• Activity
When the string "none" appears in a line of the records, show the whole line.

• Task data
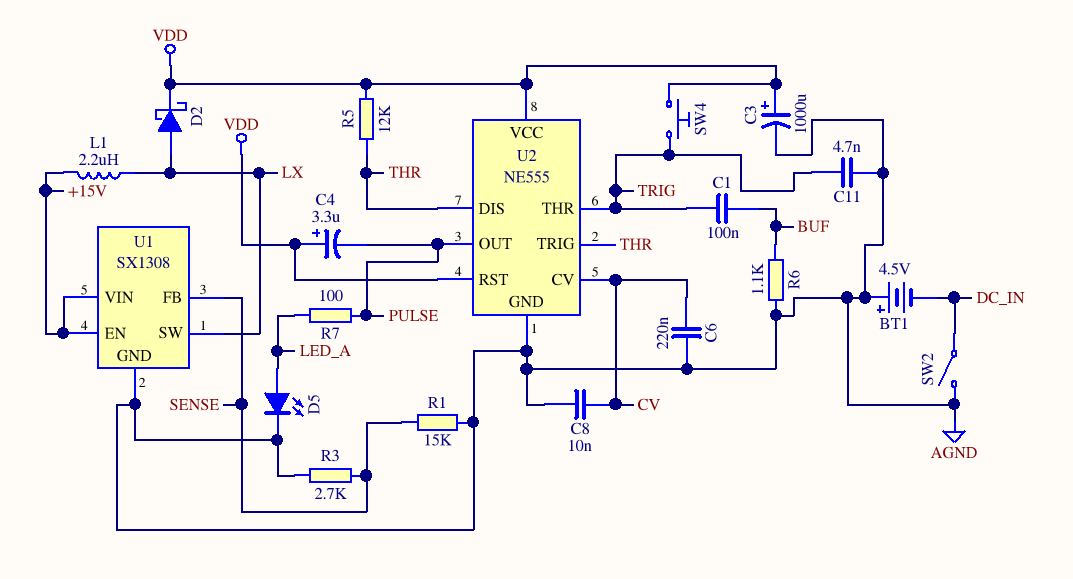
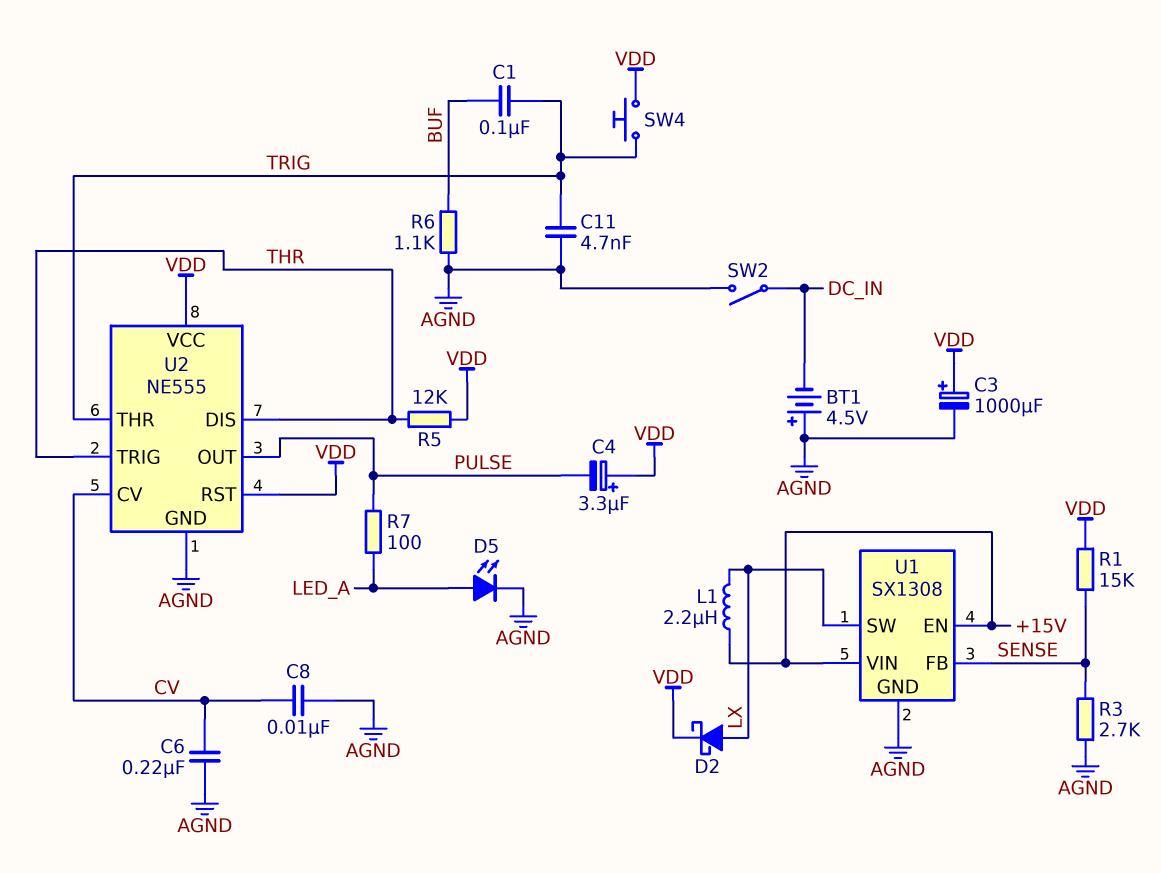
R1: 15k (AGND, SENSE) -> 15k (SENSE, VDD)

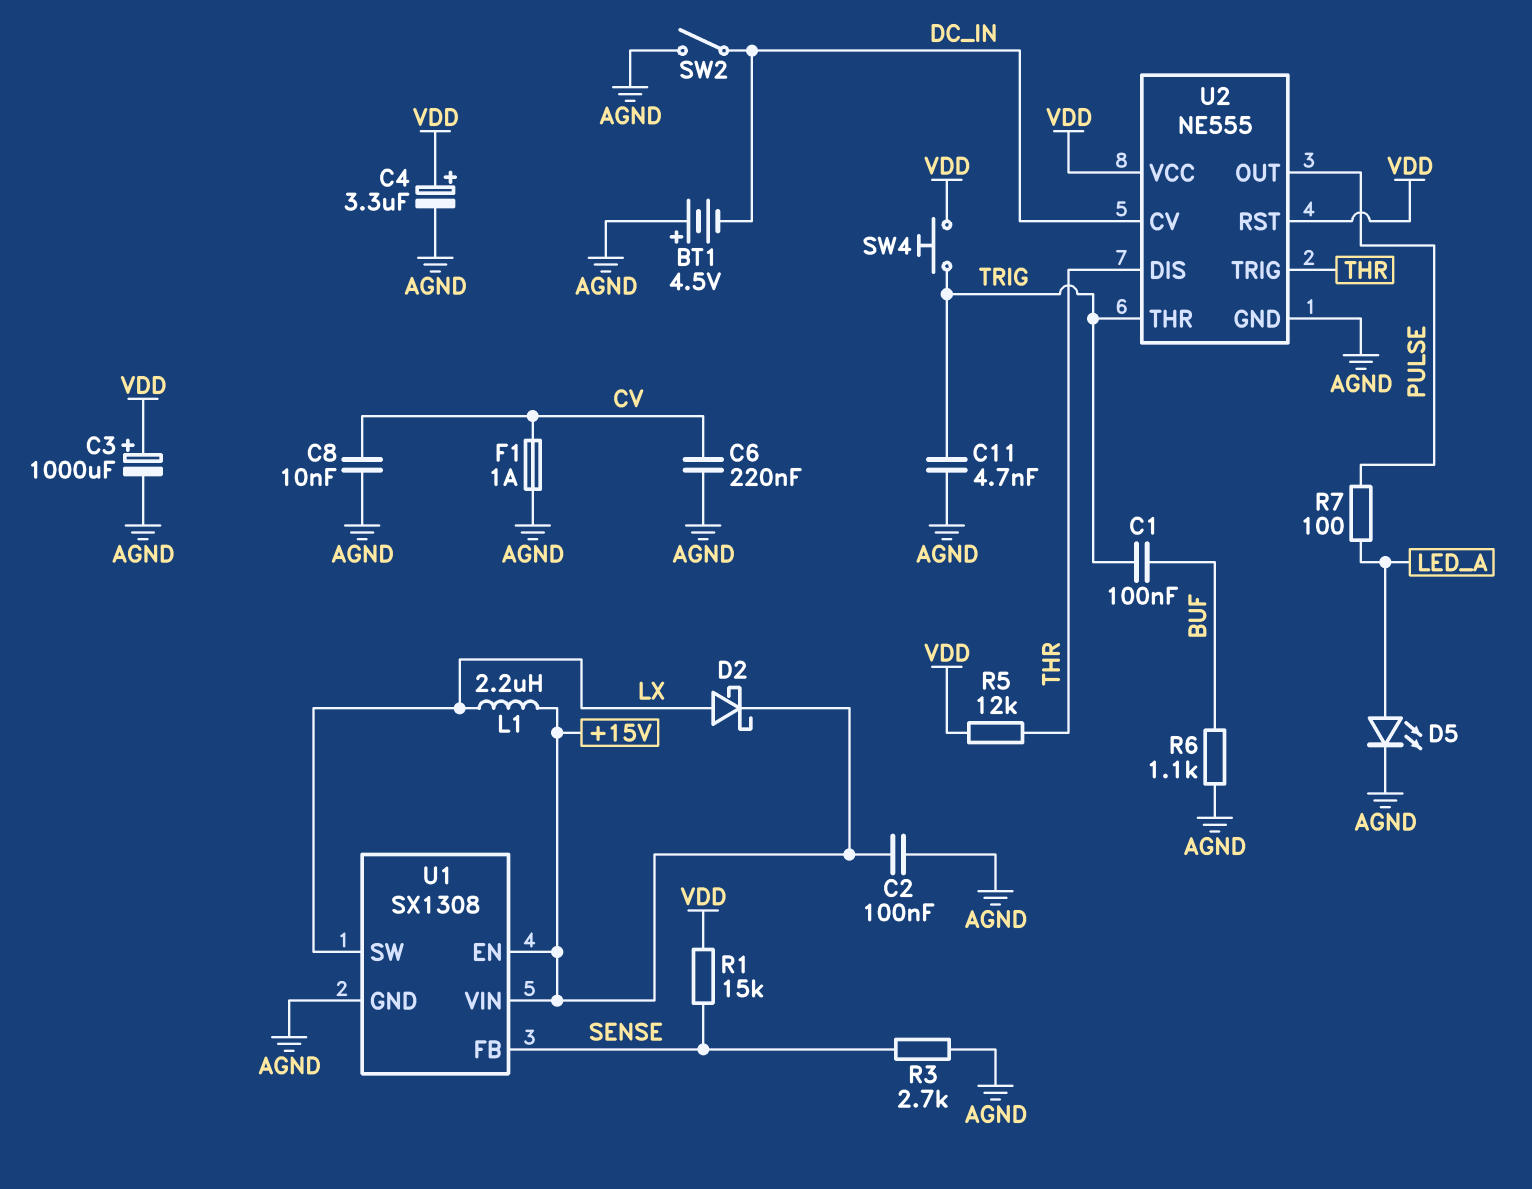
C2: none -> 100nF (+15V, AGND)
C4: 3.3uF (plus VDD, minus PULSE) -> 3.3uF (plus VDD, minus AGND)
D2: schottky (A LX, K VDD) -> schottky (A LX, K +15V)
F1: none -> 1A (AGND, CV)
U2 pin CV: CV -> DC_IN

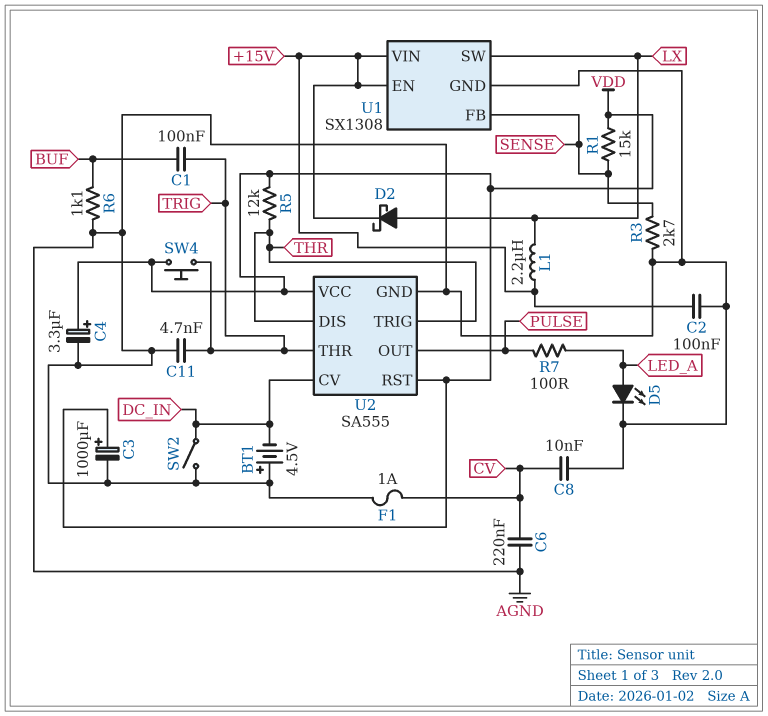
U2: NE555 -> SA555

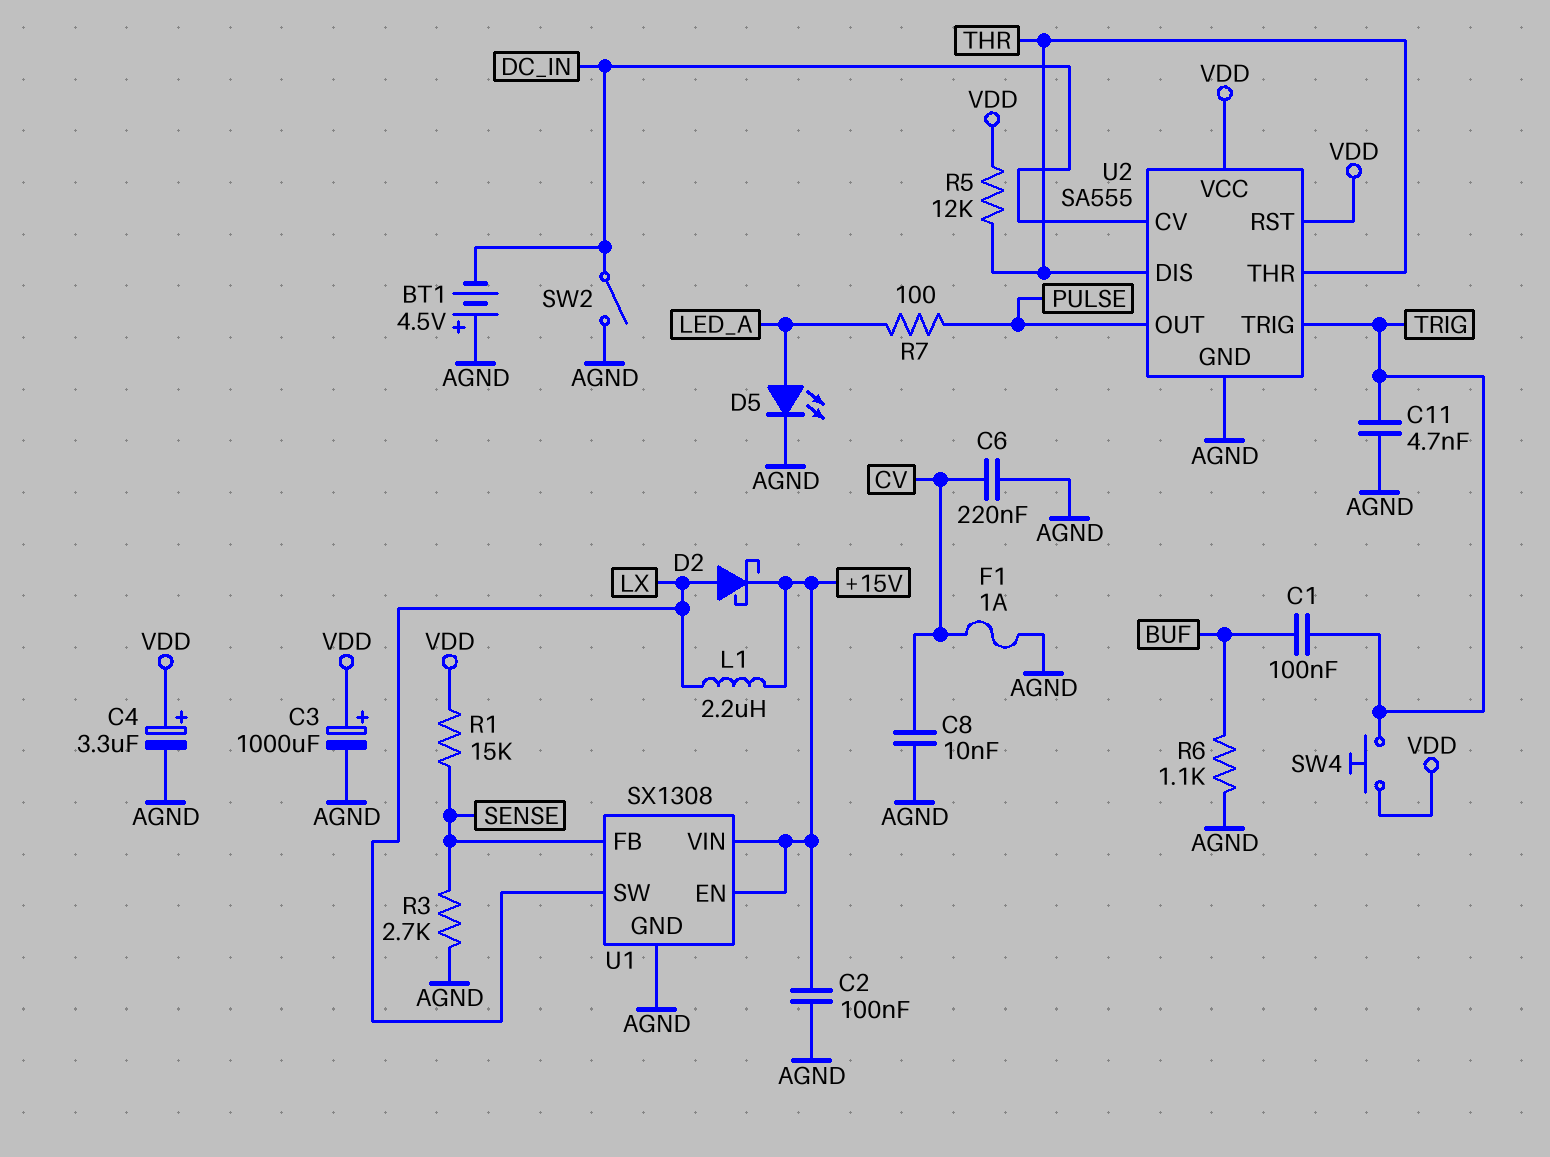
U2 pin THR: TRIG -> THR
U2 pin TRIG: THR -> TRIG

• Solved problem
C2: none -> 100nF (+15V, AGND)
F1: none -> 1A (AGND, CV)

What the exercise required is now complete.